# Your objective
In the records below, the line containing "R104: 4.7k (0V, W8) -> 4.7k (W8, W18)" is the first to keep. Retype it and all later lines exactly, through the end.

== Data listing

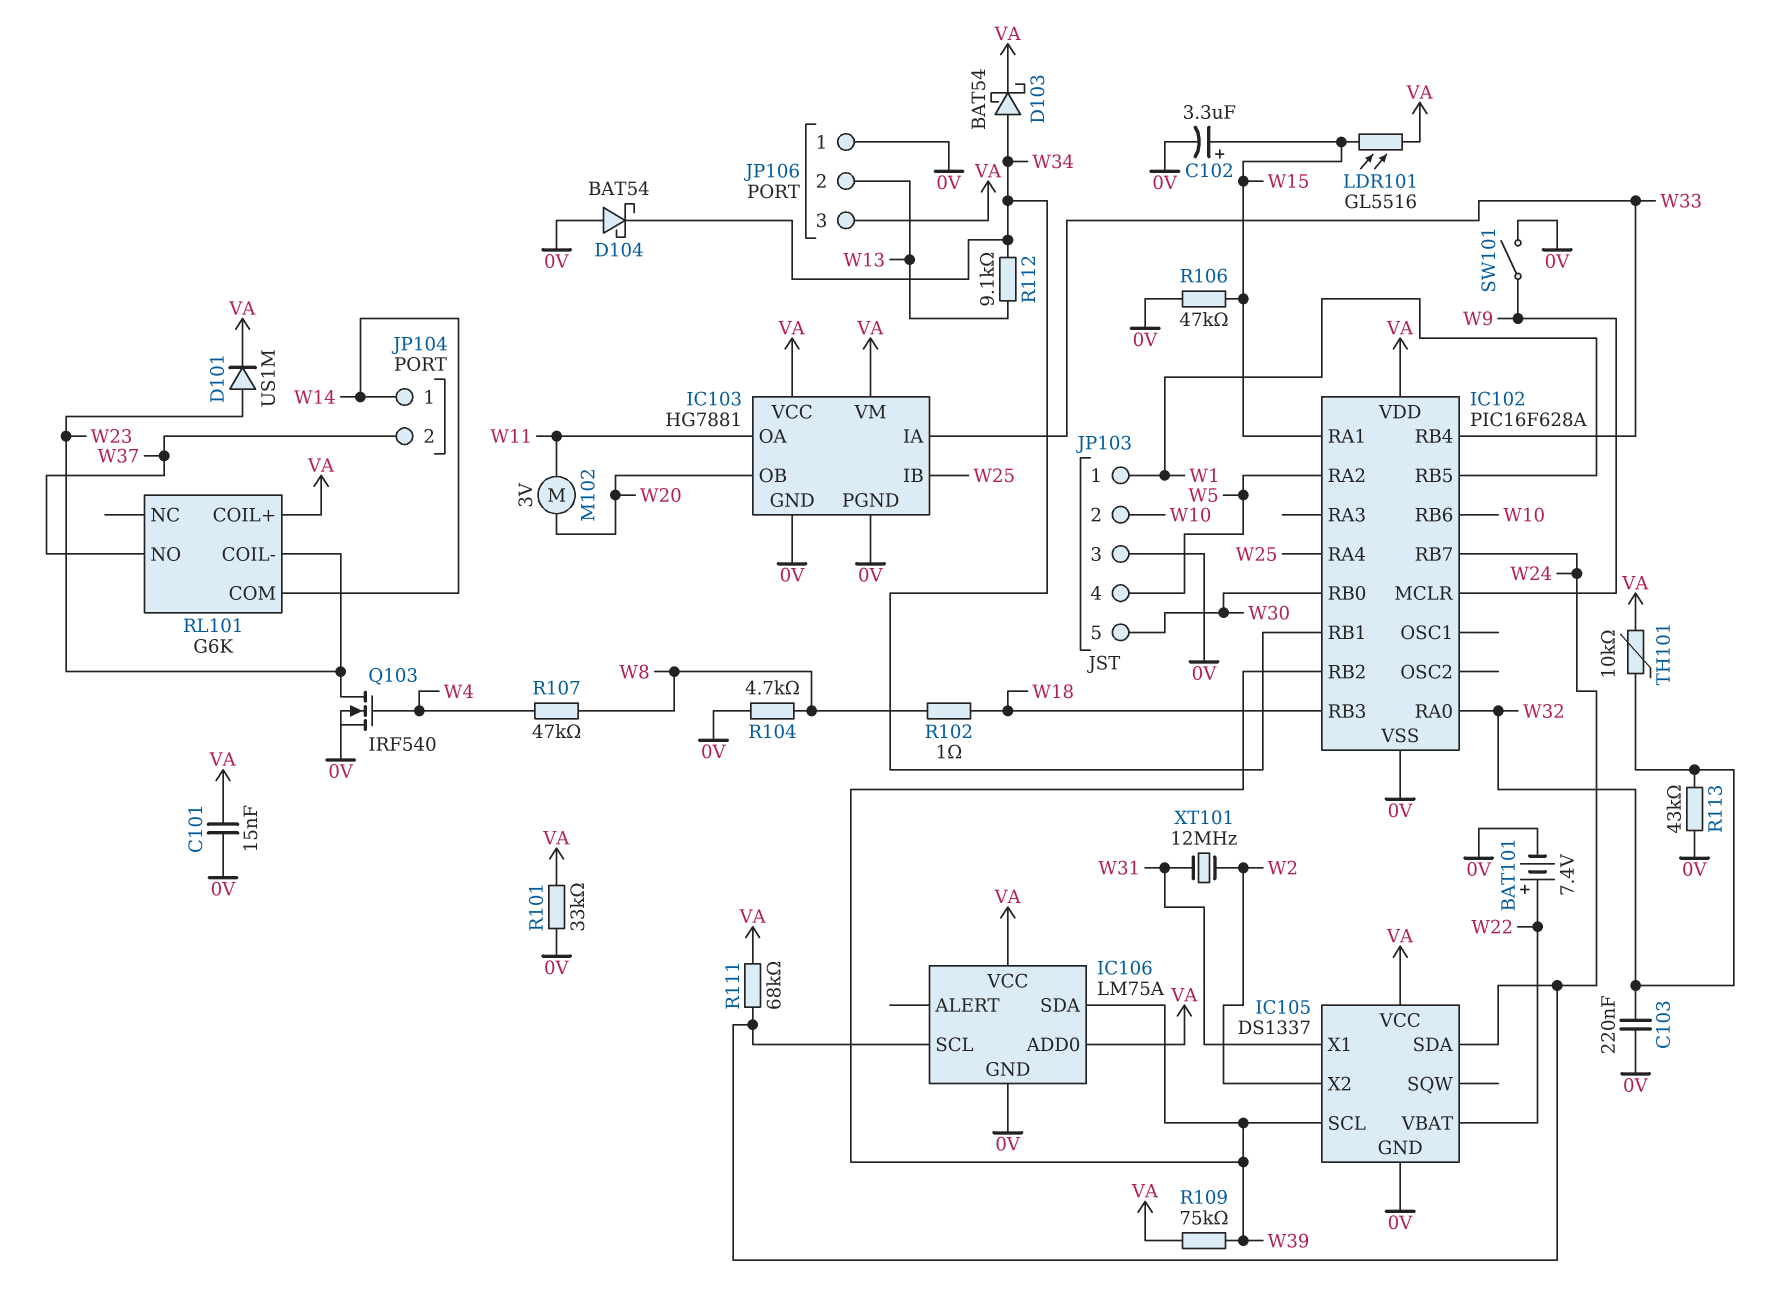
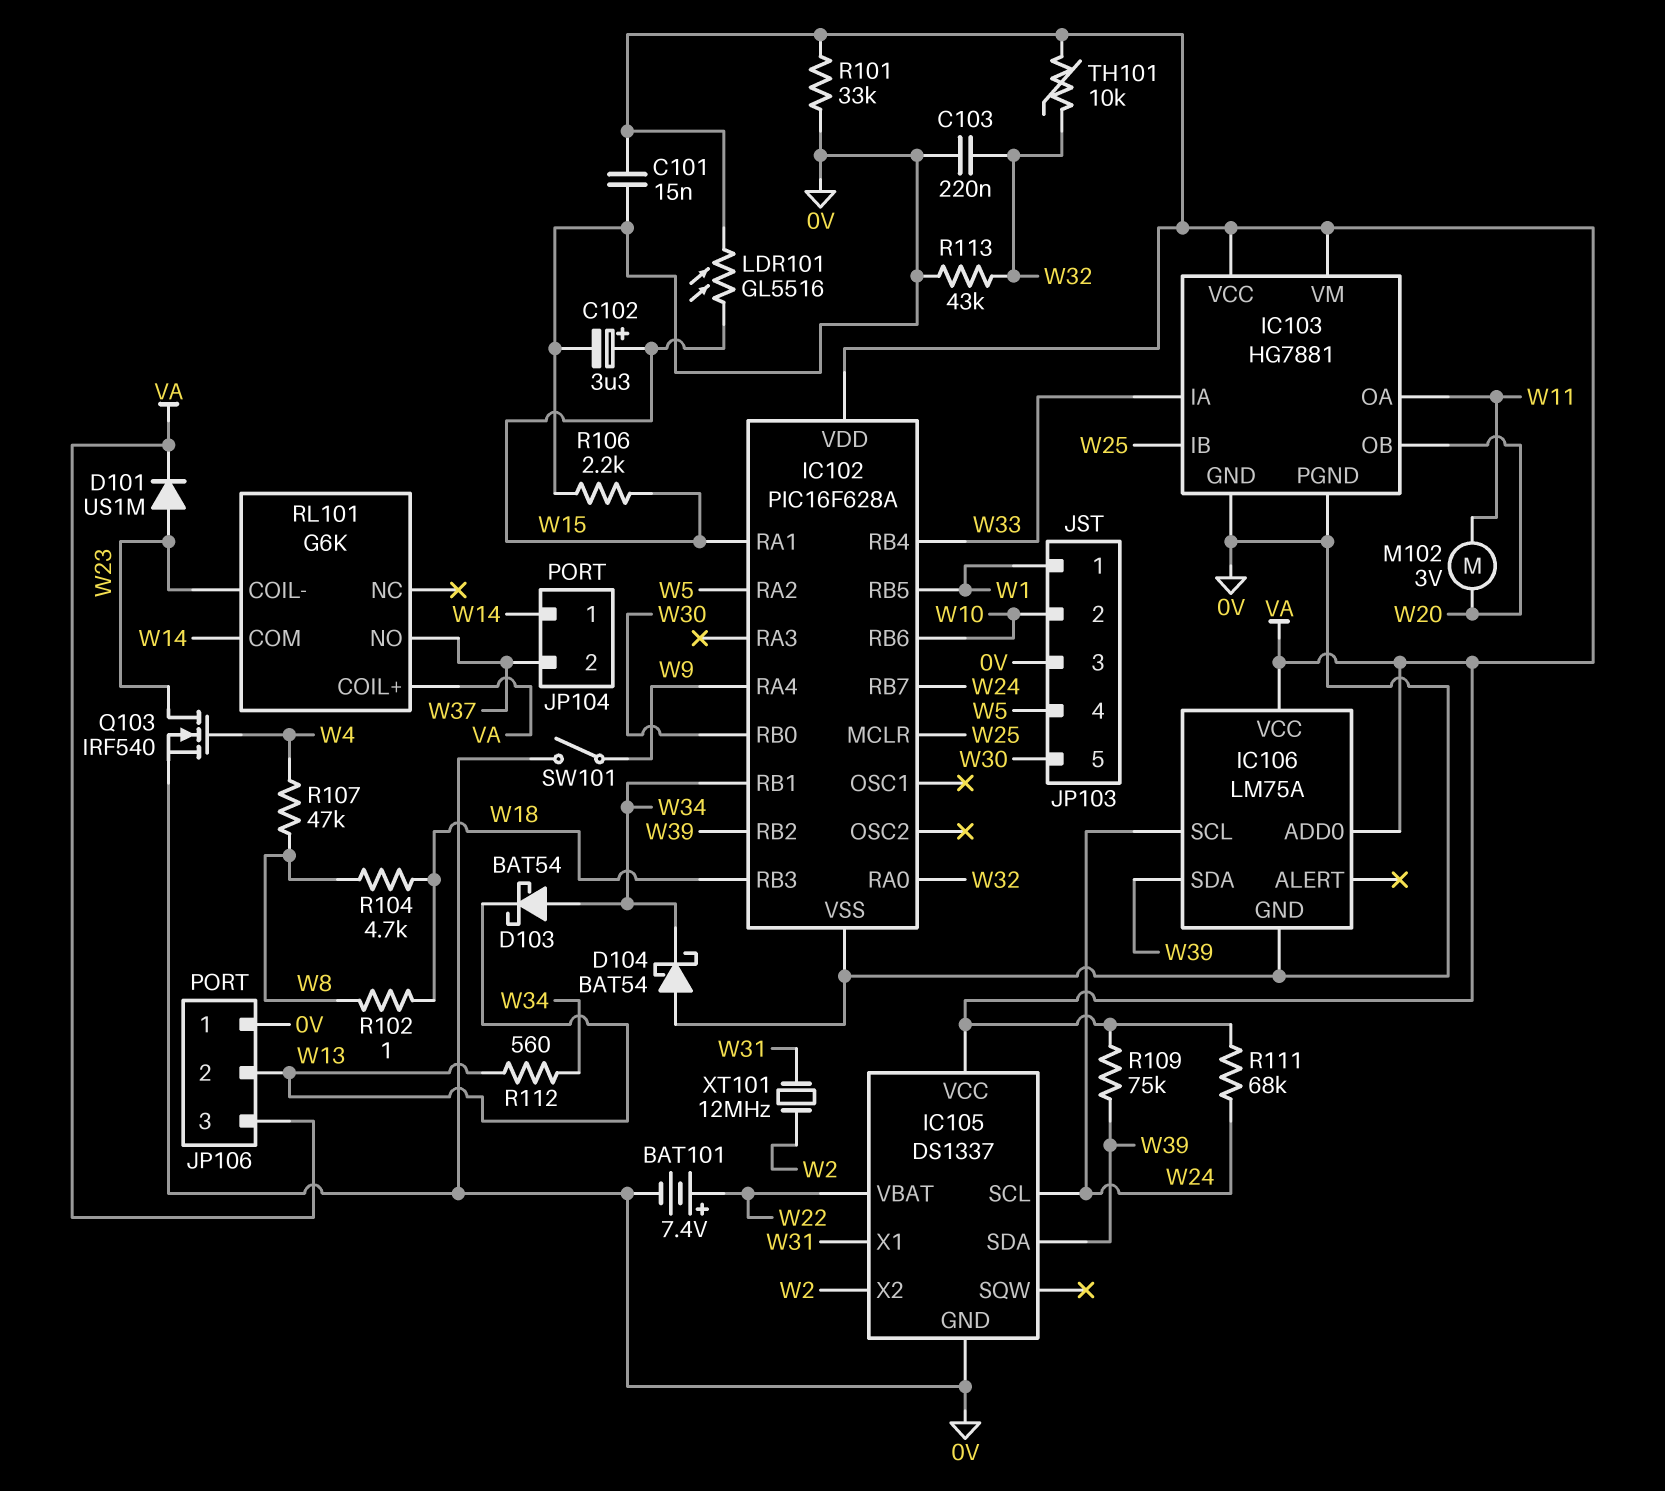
D103: schottky BAT54 (A W34, K VA) -> schottky BAT54 (A W34, K W13)
IC102 pin MCLR: W9 -> W25
IC102 pin RA4: W25 -> W9
IC105 pin SCL: W39 -> W24
IC105 pin SDA: W24 -> W39
R104: 4.7k (0V, W8) -> 4.7k (W8, W18)
R106: 47k (0V, W15) -> 2.2k (0V, W15)
R112: 9.1k (W13, W34) -> 560 (W13, W34)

====

# Solution to the exercise
R104: 4.7k (0V, W8) -> 4.7k (W8, W18)
R106: 47k (0V, W15) -> 2.2k (0V, W15)
R112: 9.1k (W13, W34) -> 560 (W13, W34)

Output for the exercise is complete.